- [Records for this exercise]
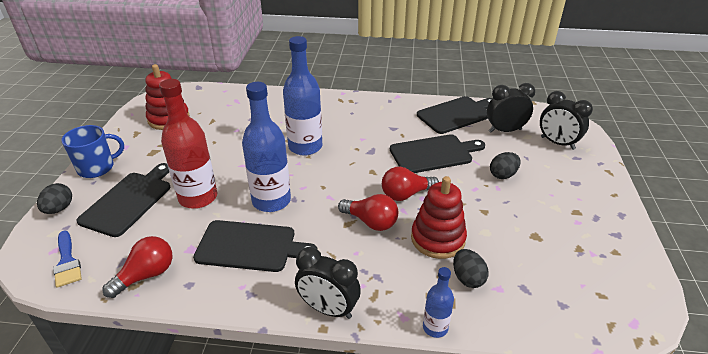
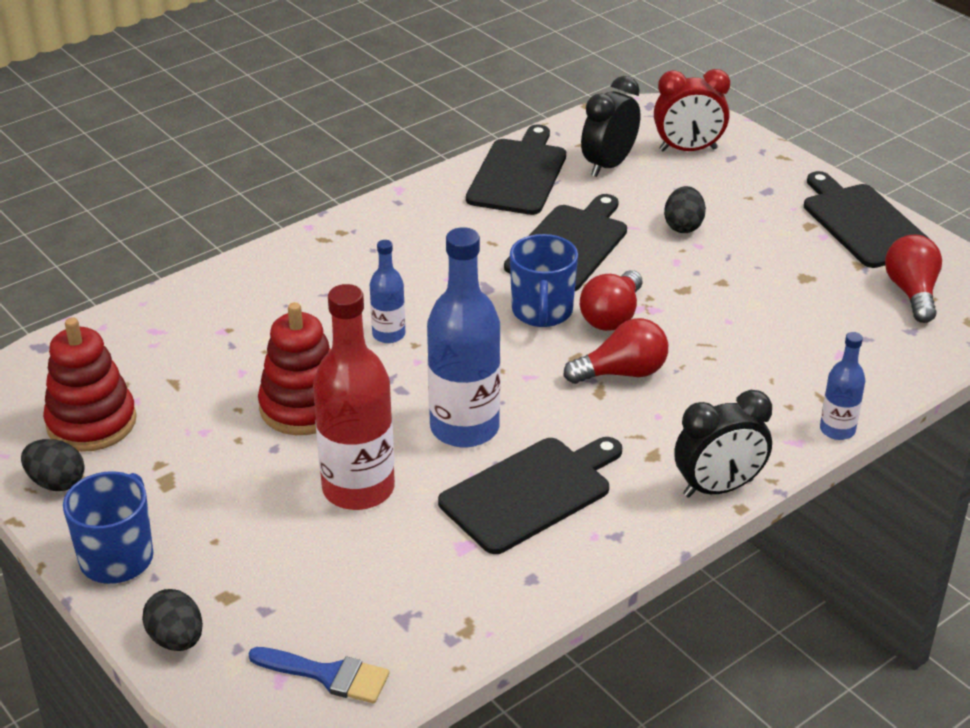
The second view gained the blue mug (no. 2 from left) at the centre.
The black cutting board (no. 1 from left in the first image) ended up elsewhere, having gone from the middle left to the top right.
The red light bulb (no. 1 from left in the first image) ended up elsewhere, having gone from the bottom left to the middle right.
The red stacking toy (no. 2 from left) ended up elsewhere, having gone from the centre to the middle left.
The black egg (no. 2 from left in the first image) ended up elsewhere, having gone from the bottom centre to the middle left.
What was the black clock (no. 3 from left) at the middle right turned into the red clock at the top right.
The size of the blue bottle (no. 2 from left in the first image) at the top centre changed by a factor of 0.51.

- [Directions] Search the data above for the string "ended". Report every line where it is found.

- [Solution to the problem]
The black cutting board (no. 1 from left in the first image) ended up elsewhere, having gone from the middle left to the top right.
The red light bulb (no. 1 from left in the first image) ended up elsewhere, having gone from the bottom left to the middle right.
The red stacking toy (no. 2 from left) ended up elsewhere, having gone from the centre to the middle left.
The black egg (no. 2 from left in the first image) ended up elsewhere, having gone from the bottom centre to the middle left.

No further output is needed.